TASK TO CARRY OUT ▸ Pick out every line below that contains the string "kern", treating uppercase and lowercase letters as different, and copy each of those lines in full.
start SUPPLIED INFORMATION
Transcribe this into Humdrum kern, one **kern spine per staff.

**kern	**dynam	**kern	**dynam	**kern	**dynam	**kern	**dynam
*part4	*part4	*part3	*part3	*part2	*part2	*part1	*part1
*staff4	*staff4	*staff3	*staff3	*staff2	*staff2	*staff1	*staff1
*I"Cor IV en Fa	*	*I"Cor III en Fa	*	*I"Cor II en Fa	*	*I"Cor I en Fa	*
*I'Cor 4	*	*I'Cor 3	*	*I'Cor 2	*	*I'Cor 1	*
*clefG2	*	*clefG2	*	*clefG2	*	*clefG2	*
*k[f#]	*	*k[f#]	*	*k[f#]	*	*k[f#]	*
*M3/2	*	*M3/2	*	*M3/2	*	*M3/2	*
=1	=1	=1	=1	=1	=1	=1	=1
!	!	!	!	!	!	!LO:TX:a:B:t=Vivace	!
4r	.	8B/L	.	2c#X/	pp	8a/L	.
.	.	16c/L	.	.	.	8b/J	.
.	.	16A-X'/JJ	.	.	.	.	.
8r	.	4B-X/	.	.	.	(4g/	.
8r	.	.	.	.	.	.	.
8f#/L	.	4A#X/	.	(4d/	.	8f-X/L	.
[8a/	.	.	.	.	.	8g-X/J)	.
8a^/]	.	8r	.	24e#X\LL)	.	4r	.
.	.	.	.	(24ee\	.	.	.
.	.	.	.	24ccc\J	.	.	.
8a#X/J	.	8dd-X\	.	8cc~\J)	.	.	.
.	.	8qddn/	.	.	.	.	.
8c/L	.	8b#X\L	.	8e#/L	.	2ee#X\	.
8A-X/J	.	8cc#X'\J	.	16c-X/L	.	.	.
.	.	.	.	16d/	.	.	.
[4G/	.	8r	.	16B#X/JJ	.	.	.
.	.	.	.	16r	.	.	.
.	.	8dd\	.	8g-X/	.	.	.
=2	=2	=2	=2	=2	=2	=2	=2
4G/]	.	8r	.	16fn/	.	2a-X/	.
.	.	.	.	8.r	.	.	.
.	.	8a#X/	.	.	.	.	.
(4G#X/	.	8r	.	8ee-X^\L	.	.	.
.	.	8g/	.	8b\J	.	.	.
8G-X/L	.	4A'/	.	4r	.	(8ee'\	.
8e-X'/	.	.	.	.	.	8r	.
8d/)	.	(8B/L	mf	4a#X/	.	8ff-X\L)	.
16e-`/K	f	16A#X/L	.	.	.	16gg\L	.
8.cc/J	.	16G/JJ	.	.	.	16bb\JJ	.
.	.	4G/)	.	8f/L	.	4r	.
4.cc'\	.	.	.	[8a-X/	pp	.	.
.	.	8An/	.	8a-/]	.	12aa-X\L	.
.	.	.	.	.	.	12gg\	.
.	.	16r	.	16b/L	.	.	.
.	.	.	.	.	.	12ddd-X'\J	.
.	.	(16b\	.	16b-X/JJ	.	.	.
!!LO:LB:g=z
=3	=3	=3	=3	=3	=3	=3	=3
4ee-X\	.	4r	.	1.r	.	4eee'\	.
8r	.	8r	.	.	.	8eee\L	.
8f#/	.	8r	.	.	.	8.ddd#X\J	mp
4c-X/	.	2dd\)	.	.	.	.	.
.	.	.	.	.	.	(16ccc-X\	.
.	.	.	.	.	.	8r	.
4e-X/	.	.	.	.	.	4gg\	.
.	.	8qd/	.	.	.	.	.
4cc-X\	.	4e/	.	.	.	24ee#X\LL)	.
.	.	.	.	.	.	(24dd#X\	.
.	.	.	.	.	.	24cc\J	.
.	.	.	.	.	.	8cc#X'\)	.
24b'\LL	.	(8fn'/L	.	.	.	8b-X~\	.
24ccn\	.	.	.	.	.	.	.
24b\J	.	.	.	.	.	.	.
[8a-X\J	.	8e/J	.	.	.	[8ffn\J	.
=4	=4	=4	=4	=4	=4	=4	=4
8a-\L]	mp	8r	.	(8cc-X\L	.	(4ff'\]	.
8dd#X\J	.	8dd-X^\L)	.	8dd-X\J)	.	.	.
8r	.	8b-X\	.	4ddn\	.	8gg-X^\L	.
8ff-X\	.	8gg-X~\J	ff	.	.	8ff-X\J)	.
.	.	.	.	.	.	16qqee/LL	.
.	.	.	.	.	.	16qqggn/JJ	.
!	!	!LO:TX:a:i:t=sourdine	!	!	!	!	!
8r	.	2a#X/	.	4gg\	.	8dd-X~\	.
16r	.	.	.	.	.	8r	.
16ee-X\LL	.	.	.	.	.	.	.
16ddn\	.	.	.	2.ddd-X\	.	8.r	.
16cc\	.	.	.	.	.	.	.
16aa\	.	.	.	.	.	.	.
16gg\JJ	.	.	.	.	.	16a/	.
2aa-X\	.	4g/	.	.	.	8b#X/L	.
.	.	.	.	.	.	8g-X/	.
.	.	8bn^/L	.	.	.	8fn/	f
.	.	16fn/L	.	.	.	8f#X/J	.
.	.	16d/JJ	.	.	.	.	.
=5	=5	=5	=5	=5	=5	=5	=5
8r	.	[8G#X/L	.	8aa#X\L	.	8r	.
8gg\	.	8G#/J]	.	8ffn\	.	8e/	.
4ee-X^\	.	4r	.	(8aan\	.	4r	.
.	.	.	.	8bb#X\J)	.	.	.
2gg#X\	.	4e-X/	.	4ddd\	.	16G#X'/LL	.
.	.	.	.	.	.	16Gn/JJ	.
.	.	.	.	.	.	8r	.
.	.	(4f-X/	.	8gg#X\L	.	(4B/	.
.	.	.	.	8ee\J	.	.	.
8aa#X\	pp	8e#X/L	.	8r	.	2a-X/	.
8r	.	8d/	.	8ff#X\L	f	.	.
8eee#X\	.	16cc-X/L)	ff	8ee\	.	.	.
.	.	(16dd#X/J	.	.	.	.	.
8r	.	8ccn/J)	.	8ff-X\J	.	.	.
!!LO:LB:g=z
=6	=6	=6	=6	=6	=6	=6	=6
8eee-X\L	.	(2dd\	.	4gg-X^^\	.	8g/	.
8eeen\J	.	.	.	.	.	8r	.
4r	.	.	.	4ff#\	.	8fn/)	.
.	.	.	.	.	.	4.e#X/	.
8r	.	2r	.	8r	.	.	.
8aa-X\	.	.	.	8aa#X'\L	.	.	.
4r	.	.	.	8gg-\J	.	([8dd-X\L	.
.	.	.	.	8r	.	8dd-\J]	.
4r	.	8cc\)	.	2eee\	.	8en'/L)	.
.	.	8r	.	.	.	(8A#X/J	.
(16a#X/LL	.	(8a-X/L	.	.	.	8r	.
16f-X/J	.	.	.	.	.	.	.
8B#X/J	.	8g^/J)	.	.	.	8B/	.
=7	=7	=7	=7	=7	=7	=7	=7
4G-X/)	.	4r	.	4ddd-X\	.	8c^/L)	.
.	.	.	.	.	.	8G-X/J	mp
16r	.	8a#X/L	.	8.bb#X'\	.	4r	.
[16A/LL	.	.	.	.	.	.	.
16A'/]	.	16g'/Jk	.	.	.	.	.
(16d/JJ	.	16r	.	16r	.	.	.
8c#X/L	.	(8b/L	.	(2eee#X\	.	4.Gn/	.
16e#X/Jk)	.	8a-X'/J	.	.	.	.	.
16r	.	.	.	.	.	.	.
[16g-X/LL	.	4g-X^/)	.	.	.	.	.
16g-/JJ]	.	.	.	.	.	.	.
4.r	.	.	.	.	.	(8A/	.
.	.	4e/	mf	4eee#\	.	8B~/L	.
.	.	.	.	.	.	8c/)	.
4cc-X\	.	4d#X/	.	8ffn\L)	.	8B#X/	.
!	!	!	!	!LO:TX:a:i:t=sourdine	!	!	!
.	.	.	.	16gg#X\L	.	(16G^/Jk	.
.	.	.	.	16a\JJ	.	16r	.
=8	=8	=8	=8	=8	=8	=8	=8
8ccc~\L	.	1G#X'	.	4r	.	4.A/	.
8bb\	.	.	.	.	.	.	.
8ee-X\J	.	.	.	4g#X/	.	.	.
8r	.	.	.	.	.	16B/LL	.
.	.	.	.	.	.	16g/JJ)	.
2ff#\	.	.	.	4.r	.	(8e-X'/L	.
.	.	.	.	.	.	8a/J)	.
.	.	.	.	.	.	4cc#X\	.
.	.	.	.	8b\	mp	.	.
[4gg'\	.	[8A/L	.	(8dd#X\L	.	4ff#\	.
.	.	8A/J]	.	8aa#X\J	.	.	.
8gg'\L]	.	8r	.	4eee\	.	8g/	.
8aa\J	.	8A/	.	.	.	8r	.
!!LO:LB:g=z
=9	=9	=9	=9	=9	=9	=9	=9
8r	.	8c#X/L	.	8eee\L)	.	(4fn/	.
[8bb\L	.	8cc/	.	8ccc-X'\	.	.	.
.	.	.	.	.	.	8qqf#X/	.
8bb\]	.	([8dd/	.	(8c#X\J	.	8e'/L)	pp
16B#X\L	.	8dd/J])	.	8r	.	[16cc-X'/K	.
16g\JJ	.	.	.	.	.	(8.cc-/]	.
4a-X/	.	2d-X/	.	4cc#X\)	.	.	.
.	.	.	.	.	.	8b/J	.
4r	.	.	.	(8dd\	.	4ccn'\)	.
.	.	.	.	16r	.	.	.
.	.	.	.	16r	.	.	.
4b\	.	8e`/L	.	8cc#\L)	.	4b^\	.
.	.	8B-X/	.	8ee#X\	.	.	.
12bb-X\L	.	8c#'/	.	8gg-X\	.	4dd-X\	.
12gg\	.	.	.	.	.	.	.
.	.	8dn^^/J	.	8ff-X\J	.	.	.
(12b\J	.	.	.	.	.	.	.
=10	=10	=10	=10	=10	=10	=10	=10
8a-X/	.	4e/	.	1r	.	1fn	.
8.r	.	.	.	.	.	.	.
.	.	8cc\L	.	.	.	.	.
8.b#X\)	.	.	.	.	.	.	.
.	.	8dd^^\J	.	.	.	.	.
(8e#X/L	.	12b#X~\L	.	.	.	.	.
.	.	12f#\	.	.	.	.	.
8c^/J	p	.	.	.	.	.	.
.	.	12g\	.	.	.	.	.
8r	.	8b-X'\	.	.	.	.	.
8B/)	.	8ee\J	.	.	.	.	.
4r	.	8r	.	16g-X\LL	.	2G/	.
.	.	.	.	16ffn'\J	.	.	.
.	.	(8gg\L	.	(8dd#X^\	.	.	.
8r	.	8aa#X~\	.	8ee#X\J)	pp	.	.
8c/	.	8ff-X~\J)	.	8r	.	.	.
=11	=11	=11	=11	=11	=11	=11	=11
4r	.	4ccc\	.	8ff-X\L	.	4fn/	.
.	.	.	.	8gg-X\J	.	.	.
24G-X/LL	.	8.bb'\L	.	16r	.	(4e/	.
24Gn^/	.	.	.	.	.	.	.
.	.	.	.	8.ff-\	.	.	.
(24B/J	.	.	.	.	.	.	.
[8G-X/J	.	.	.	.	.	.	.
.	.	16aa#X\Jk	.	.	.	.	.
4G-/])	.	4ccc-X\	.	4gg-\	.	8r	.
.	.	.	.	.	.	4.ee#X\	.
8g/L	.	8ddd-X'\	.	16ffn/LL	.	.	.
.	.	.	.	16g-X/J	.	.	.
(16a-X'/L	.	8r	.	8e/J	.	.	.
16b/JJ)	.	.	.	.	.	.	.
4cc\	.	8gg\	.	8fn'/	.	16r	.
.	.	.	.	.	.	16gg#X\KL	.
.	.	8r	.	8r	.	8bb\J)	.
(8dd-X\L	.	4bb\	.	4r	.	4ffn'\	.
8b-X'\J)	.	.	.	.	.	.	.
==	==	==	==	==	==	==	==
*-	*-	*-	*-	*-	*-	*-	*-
end SUPPLIED INFORMATION
RESULT FOR THIS EXERCISE ▸
Transcribe this into Humdrum kern, one **kern spine per staff.
**kern	**dynam	**kern	**dynam	**kern	**dynam	**kern	**dynam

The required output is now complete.